PROBLEM: Reproduce word for word, from the entries below, the line with "camera: 125 degrees right, 10 degrees down", the line with "green cup [436,129,483,195]", and every line between them, and nothing more.

(Data entries)
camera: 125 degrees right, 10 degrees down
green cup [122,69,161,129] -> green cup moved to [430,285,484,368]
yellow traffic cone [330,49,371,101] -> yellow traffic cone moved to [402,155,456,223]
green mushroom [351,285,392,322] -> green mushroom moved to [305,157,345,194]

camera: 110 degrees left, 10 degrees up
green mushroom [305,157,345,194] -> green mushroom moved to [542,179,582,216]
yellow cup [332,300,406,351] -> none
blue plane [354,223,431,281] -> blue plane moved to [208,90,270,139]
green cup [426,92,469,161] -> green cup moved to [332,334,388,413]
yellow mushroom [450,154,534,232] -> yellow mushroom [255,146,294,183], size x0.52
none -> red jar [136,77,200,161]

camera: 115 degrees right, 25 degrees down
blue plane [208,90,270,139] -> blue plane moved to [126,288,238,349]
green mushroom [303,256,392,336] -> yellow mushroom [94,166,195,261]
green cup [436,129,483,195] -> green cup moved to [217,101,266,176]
--
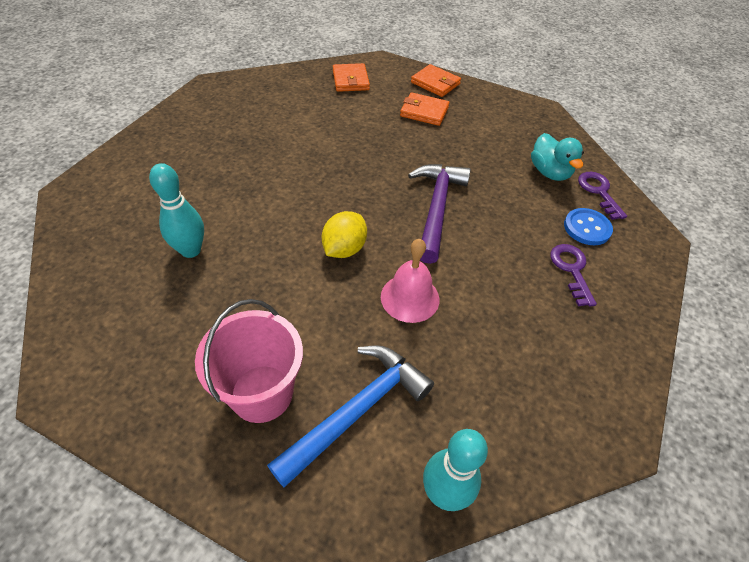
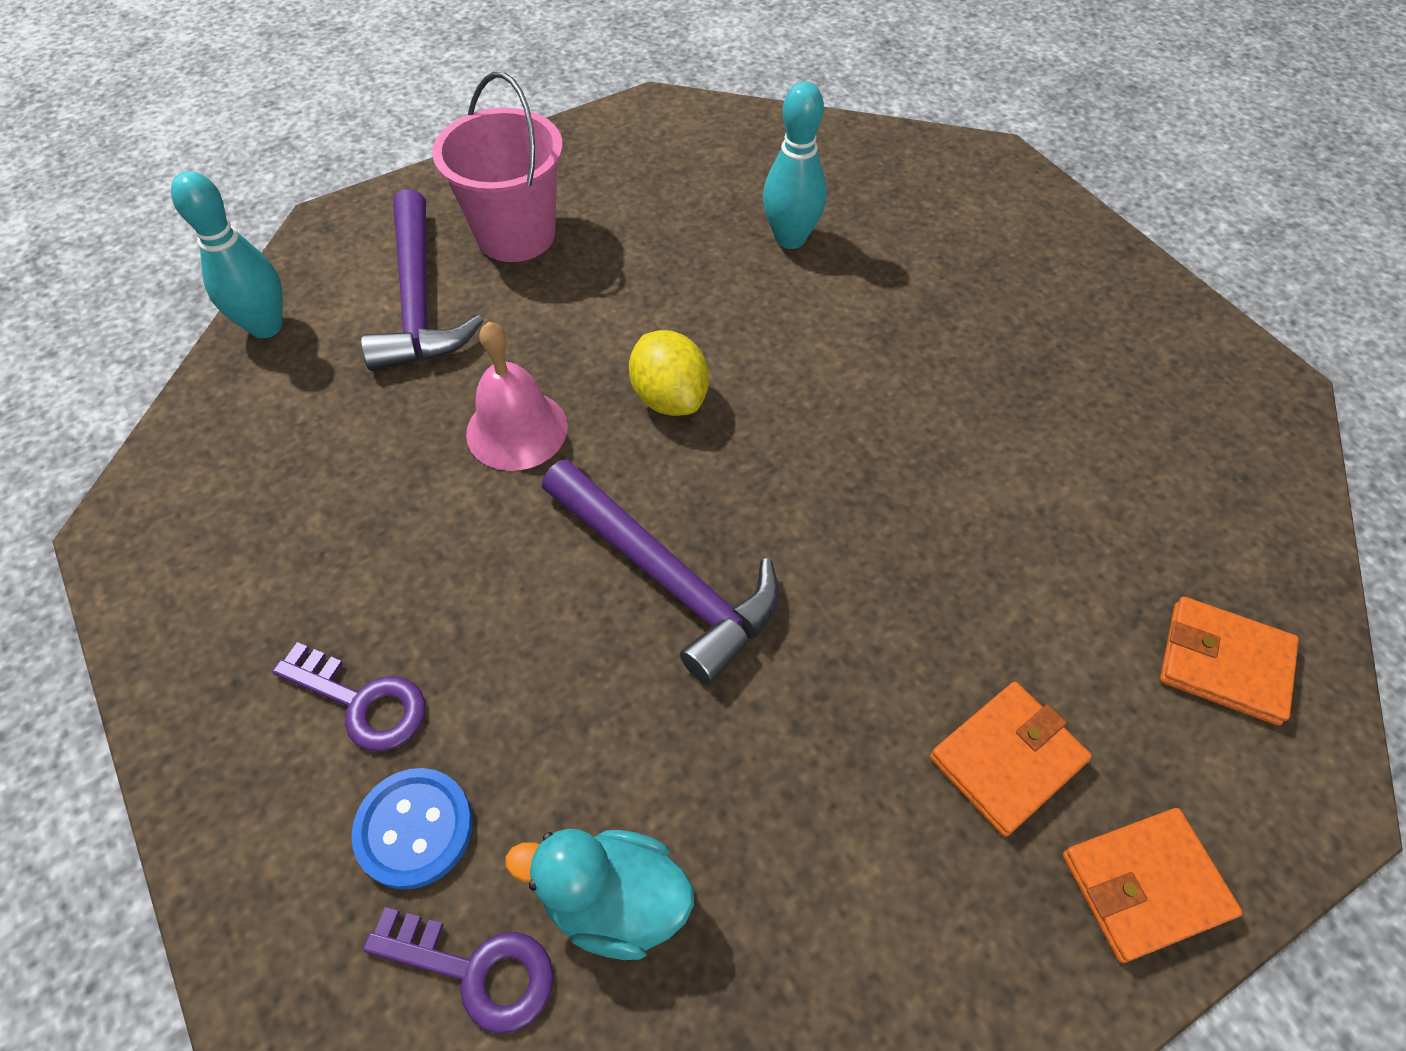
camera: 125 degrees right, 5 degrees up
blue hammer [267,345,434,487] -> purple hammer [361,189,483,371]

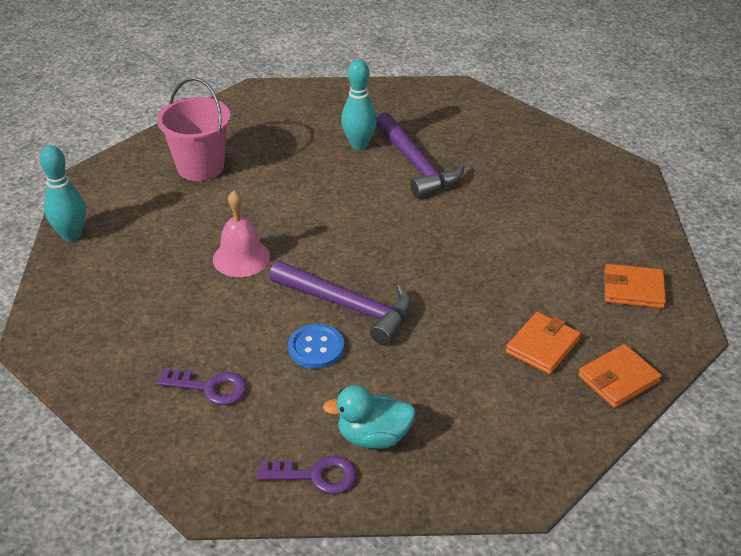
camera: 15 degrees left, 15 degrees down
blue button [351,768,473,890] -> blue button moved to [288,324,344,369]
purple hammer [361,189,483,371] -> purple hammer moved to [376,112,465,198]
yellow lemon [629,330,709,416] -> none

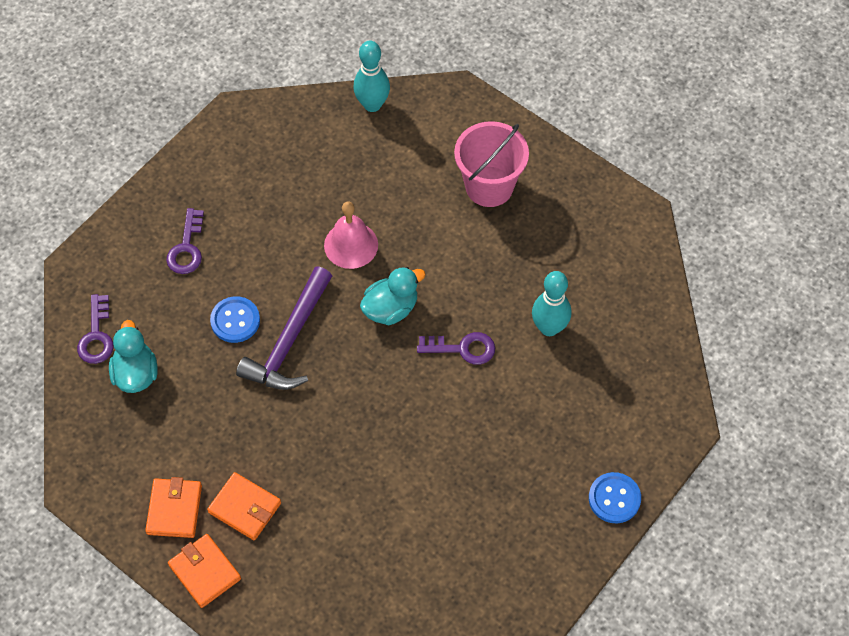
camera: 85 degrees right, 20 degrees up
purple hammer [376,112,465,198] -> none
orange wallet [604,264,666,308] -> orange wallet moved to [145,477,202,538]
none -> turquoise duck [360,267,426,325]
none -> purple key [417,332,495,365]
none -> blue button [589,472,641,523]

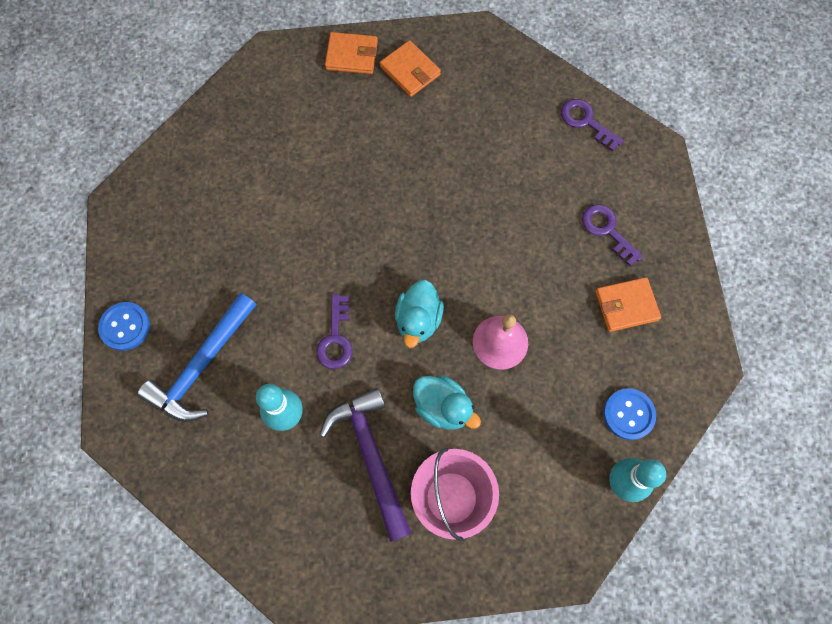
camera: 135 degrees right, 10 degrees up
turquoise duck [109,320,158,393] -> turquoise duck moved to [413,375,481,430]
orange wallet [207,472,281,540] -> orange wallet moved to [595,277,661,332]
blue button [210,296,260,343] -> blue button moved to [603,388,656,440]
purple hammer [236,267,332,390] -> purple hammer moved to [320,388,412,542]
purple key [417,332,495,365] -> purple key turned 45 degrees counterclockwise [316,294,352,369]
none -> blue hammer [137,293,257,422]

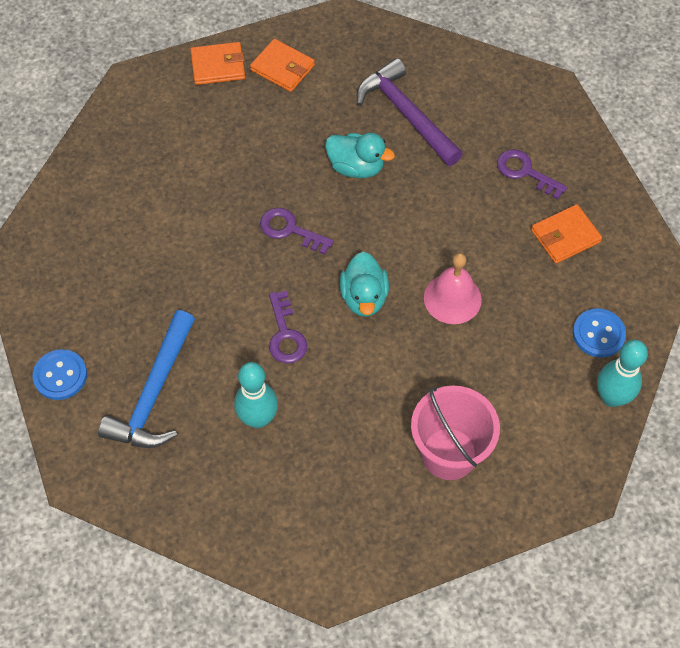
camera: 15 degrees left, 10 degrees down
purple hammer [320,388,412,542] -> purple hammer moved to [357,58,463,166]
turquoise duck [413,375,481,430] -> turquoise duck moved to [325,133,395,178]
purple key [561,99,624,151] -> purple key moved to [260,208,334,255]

WORKED SOLUTION:
camera: 125 degrees right, 10 degrees down
green cup [122,69,161,129] -> green cup moved to [430,285,484,368]
yellow traffic cone [330,49,371,101] -> yellow traffic cone moved to [402,155,456,223]
green mushroom [351,285,392,322] -> green mushroom moved to [305,157,345,194]

camera: 110 degrees left, 10 degrees up
green mushroom [305,157,345,194] -> green mushroom moved to [542,179,582,216]
yellow cup [332,300,406,351] -> none
blue plane [354,223,431,281] -> blue plane moved to [208,90,270,139]
green cup [426,92,469,161] -> green cup moved to [332,334,388,413]
yellow mushroom [450,154,534,232] -> yellow mushroom [255,146,294,183], size x0.52
none -> red jar [136,77,200,161]

camera: 115 degrees right, 25 degrees down
blue plane [208,90,270,139] -> blue plane moved to [126,288,238,349]
green mushroom [303,256,392,336] -> yellow mushroom [94,166,195,261]
green cup [436,129,483,195] -> green cup moved to [217,101,266,176]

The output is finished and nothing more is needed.